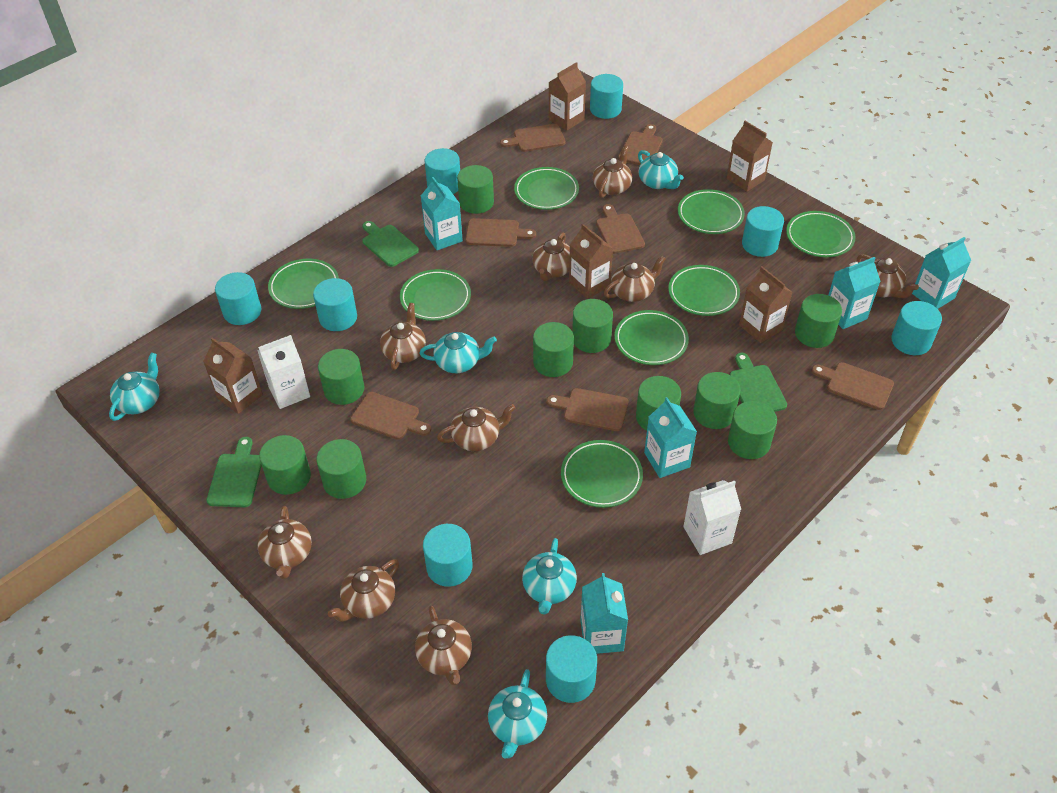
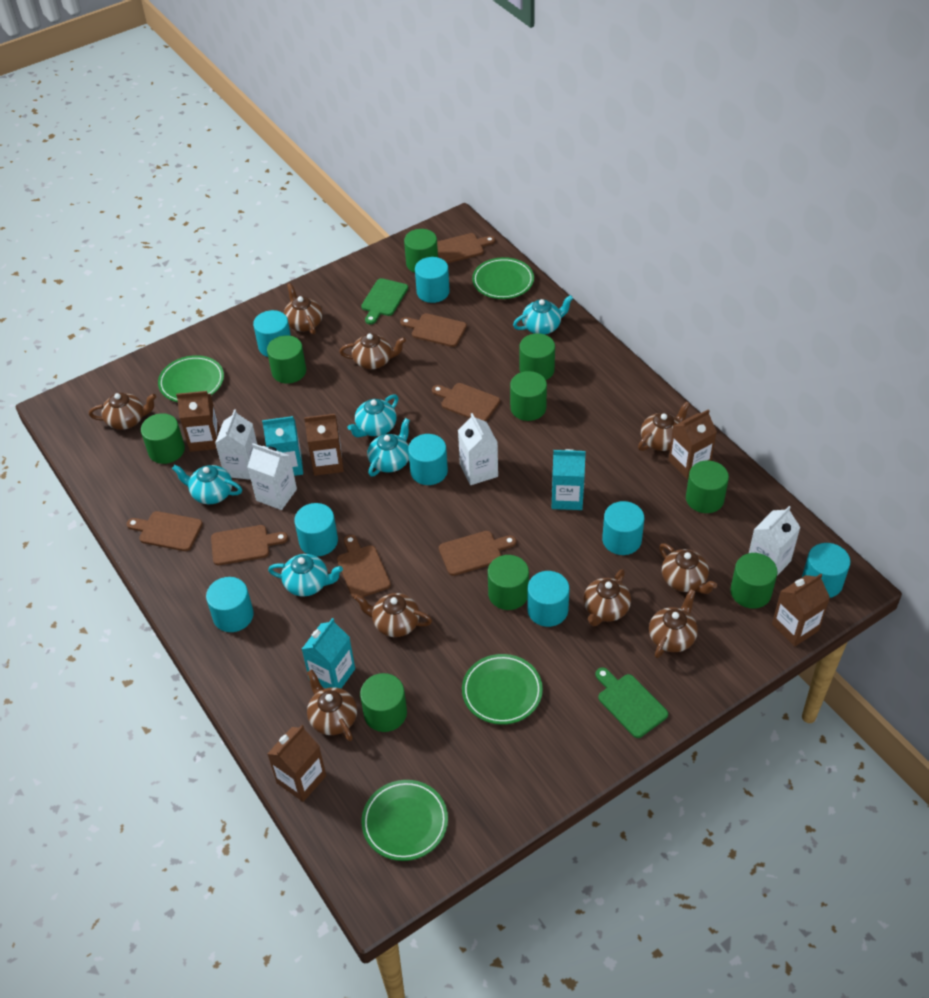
green cutting board: [206,437,262,507] [362,221,419,267] [730,353,787,412] = 3 -> [361,278,408,324] [595,667,668,738] = 2
green cylinder: [259,435,311,495] [316,439,366,499] [318,349,364,405] [457,165,494,214] [533,322,574,377] [572,299,613,353] [636,376,681,430] [693,372,740,429] [728,401,777,459] [795,294,842,348] = 10 -> [141,413,185,464] [267,335,306,384] [360,673,407,732] [404,229,438,273] [488,555,529,610] [510,371,547,421] [519,333,555,380] [686,461,729,513] [730,553,778,609] = 9
green plate: [268,259,339,309] [400,269,471,321] [514,167,579,210] [561,440,643,508] [614,310,689,365] [668,265,740,316] [678,189,745,234] [786,211,856,257] = 8 -> [158,355,224,402] [362,780,448,861] [462,654,543,725] [472,257,534,299] = 4
turquoise carton: [421,177,463,250] [580,573,628,654] [644,397,697,478] [829,257,881,329] [912,237,971,309] = 5 -> [262,416,303,476] [302,618,355,689] [552,449,586,510] = 3
white carton: [257,335,310,409] [683,480,741,555] = 2 -> [215,409,257,480] [248,443,297,510] [458,413,498,485] [749,506,801,576] = 4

• [The task] For each entry, copy the text exactly and leave out any image it carries.

• [Answer to the problem]
green cutting board: [206,437,262,507] [362,221,419,267] [730,353,787,412] = 3 -> [361,278,408,324] [595,667,668,738] = 2
green cylinder: [259,435,311,495] [316,439,366,499] [318,349,364,405] [457,165,494,214] [533,322,574,377] [572,299,613,353] [636,376,681,430] [693,372,740,429] [728,401,777,459] [795,294,842,348] = 10 -> [141,413,185,464] [267,335,306,384] [360,673,407,732] [404,229,438,273] [488,555,529,610] [510,371,547,421] [519,333,555,380] [686,461,729,513] [730,553,778,609] = 9
green plate: [268,259,339,309] [400,269,471,321] [514,167,579,210] [561,440,643,508] [614,310,689,365] [668,265,740,316] [678,189,745,234] [786,211,856,257] = 8 -> [158,355,224,402] [362,780,448,861] [462,654,543,725] [472,257,534,299] = 4
turquoise carton: [421,177,463,250] [580,573,628,654] [644,397,697,478] [829,257,881,329] [912,237,971,309] = 5 -> [262,416,303,476] [302,618,355,689] [552,449,586,510] = 3
white carton: [257,335,310,409] [683,480,741,555] = 2 -> [215,409,257,480] [248,443,297,510] [458,413,498,485] [749,506,801,576] = 4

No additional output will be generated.